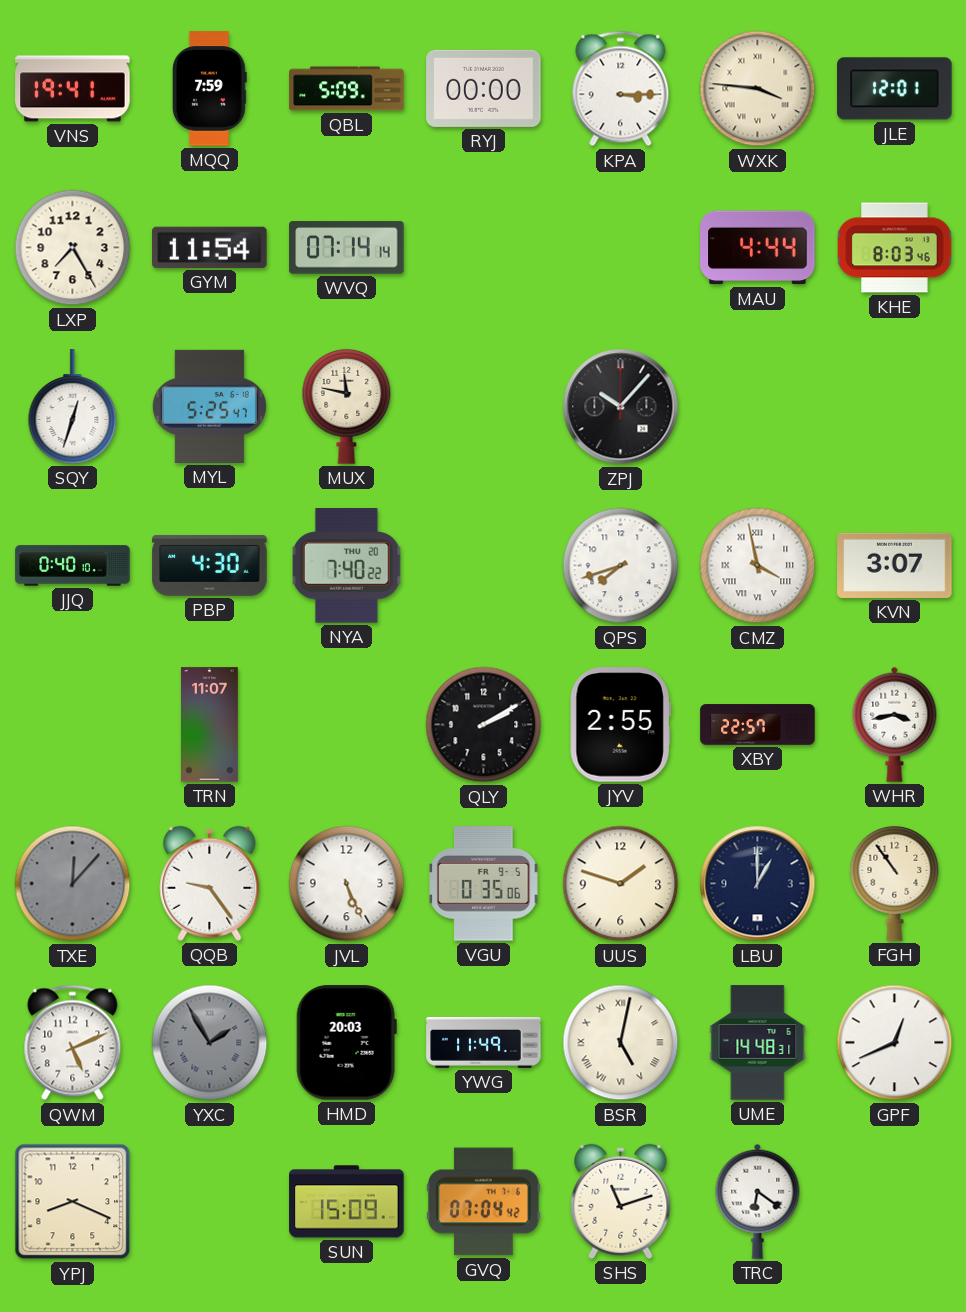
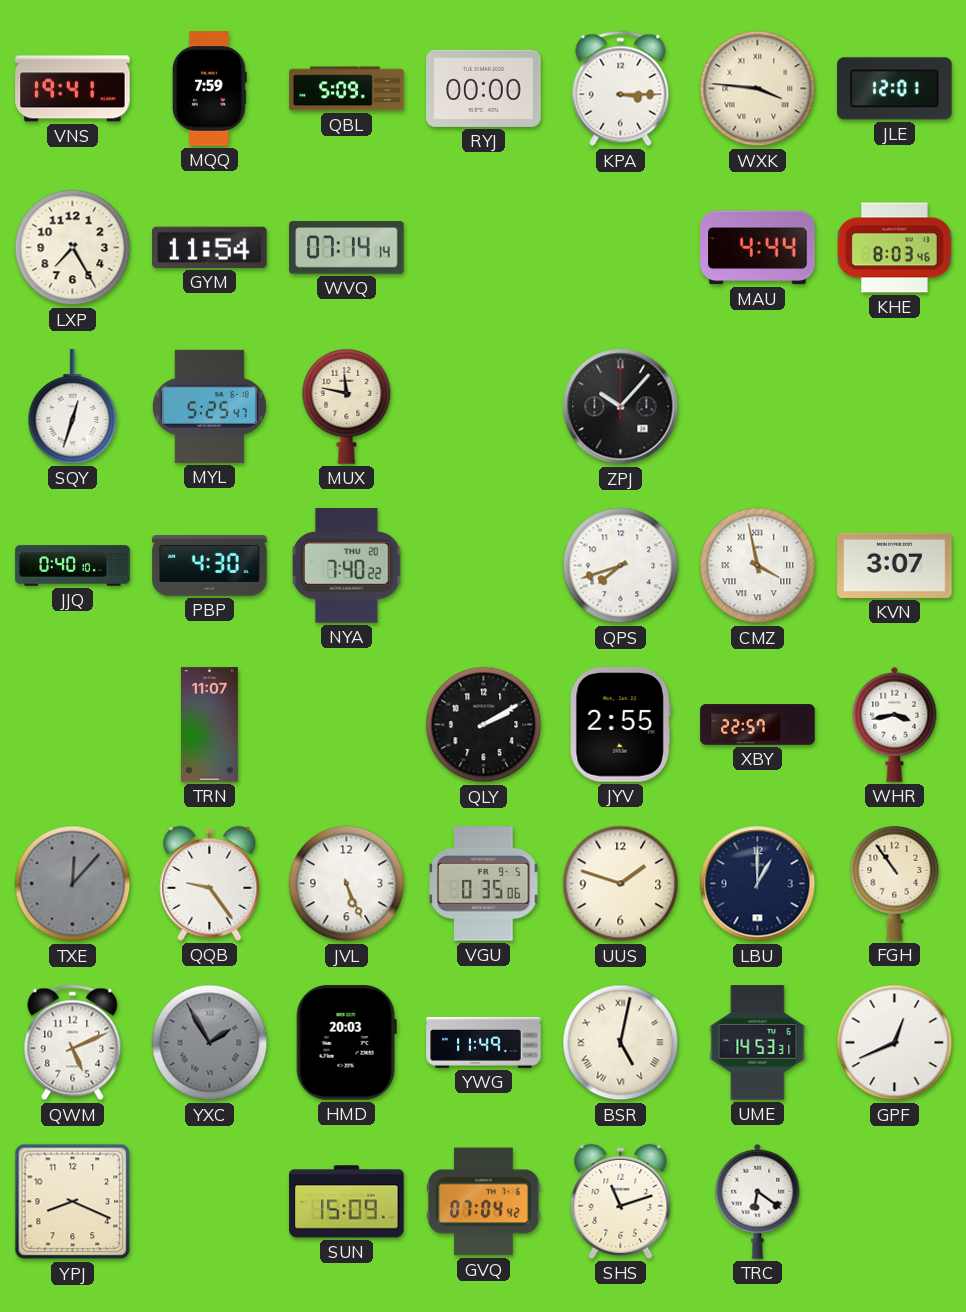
UME: 14:48 -> 14:53
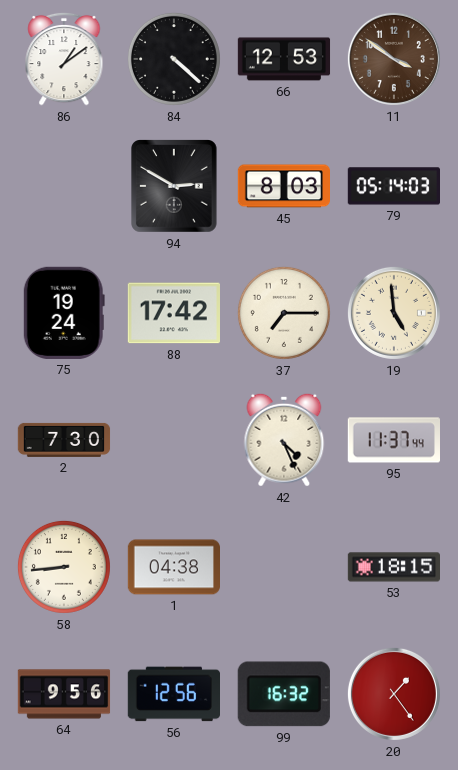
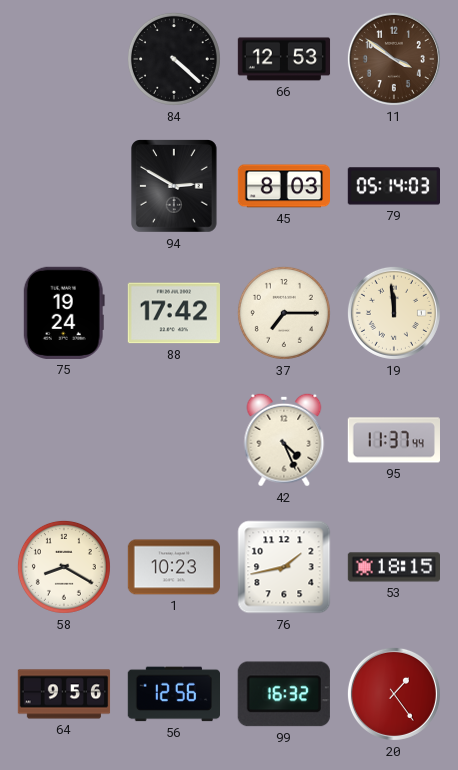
86: 1:09 -> none
19: 4:59 -> 11:59
2: 7:30 -> none
58: 8:44 -> 8:20
1: 04:38 -> 10:23
76: none -> 1:43
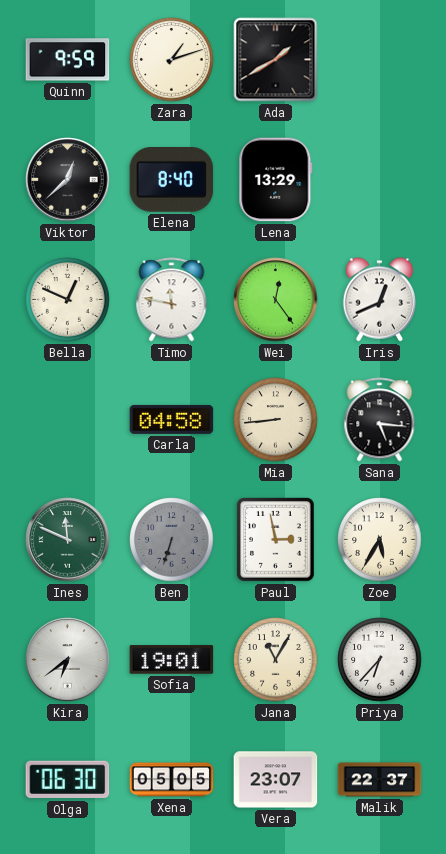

┄┄┄┄┄┄

**CONSIGNE DE L'EXERCICE**
Reprenez toutes les lignes des entrées ci-dessus sous forme de tableau Markdown à deux colonnes, « Numéro » pour le rang de chaque ligne et « Ligne » pour son texte, en omettant les lignes vides. N'incluez pas les images dans le tableau.

**EXERCICE CORRIGÉ**
| Numéro | Ligne |
|---|---|
| 1 | UME: 14:48 -> 14:53 |
| 2 | 86: 1:09 -> none |
| 3 | 19: 4:59 -> 11:59 |
| 4 | 2: 7:30 -> none |
| 5 | 58: 8:44 -> 8:20 |
| 6 | 1: 04:38 -> 10:23 |
| 7 | 76: none -> 1:43 |